Stated exercise =>
Rewrite the material starting at the line containing "For each provided word, return its midpoint in [x, y]" and ending at the line containing "Owlstead [510, 968]", requests included, and shift every coordinate in the answers up by 33.

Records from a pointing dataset
# # # # # # #

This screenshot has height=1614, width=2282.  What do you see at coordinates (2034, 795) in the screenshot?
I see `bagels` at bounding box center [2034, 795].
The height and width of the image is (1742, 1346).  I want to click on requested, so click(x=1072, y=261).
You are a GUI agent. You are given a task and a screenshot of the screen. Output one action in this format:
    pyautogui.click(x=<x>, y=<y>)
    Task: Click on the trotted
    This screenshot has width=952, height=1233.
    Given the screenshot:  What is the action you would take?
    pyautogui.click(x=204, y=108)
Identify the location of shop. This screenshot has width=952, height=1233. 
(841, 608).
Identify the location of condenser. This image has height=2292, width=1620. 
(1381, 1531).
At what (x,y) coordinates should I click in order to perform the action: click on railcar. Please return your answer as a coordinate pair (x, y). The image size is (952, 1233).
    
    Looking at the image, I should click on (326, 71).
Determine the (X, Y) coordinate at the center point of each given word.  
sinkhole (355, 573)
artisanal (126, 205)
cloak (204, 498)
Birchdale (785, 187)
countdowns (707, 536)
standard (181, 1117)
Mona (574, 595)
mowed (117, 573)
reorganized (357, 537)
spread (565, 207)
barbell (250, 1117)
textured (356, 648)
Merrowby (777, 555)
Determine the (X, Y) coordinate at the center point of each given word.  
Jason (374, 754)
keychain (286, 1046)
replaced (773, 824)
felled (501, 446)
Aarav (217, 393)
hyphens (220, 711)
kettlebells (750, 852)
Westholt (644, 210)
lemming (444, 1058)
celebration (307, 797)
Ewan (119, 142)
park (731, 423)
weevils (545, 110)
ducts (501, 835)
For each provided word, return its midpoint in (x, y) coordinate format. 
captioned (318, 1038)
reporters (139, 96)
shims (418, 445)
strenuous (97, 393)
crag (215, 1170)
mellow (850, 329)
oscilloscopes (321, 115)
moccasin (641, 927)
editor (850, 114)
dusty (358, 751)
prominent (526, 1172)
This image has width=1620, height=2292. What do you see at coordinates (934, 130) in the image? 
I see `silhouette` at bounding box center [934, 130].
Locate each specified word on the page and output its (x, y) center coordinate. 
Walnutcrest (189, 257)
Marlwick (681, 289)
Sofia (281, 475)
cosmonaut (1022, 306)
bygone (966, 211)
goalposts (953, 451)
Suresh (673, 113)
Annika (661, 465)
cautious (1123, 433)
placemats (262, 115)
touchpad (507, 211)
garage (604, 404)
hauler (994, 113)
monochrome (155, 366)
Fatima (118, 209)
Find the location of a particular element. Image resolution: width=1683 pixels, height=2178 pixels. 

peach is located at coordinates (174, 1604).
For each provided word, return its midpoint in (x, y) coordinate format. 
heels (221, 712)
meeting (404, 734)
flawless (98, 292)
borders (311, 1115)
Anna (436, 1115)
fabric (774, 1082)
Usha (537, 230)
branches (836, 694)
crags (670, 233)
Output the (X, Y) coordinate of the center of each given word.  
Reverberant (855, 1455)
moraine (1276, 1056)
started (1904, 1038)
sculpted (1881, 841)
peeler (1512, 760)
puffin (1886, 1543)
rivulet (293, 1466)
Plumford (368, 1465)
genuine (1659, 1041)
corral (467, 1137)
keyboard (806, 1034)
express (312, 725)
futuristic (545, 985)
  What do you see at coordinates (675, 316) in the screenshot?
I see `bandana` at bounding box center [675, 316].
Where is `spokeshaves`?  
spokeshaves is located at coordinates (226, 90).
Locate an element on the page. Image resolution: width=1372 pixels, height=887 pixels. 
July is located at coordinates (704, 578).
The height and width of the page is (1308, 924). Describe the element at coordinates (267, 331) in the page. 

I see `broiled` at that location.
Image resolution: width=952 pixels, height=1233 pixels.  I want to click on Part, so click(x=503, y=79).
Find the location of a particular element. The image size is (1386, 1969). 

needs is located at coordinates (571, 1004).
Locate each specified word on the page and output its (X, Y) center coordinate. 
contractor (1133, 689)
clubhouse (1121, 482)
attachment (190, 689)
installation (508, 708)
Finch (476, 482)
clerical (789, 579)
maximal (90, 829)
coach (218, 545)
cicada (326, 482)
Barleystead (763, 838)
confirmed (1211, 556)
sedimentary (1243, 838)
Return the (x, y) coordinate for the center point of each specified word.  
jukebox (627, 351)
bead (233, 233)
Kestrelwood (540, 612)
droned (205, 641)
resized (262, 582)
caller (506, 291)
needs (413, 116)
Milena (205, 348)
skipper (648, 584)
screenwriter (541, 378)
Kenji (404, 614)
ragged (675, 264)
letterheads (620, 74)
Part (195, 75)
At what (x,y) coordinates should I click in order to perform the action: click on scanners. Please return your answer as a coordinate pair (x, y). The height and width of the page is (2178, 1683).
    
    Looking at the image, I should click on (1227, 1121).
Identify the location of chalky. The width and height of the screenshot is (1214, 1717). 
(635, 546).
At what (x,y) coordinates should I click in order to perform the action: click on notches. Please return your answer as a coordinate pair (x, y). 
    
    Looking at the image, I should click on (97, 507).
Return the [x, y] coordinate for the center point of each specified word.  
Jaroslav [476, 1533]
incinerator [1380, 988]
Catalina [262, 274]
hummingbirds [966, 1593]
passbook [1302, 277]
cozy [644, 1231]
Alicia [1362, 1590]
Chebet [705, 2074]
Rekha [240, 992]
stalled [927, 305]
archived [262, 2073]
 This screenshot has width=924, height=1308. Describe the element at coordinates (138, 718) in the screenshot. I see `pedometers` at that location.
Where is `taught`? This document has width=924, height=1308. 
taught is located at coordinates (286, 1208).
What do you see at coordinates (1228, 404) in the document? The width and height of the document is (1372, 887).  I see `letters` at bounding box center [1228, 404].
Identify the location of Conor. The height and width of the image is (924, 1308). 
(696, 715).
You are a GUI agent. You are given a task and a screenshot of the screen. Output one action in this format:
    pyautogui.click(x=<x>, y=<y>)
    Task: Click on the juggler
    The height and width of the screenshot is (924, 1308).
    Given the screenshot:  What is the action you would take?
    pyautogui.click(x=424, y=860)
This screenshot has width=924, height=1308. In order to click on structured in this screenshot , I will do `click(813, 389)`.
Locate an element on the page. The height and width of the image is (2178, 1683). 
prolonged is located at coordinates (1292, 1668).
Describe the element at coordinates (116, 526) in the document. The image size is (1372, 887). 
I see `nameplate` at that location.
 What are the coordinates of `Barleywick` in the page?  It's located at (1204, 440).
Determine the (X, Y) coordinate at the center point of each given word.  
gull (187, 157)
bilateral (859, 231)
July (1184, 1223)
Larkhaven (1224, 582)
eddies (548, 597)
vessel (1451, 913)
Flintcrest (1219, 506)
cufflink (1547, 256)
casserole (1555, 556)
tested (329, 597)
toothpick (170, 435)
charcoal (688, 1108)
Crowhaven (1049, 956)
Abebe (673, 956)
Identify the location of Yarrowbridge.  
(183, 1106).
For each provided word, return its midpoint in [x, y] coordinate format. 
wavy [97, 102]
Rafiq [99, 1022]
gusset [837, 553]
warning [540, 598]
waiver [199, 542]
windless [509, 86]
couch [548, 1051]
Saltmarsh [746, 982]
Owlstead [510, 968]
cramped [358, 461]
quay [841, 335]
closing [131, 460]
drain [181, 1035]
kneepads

# # # # # # #

Result =>
For each provided word, return its midpoint in [x, y] coordinate format. 
wavy [130, 135]
Rafiq [132, 1055]
gusset [870, 586]
warning [573, 631]
waiver [232, 575]
windless [542, 119]
couch [581, 1084]
Saltmarsh [779, 1015]
Owlstead [543, 1001]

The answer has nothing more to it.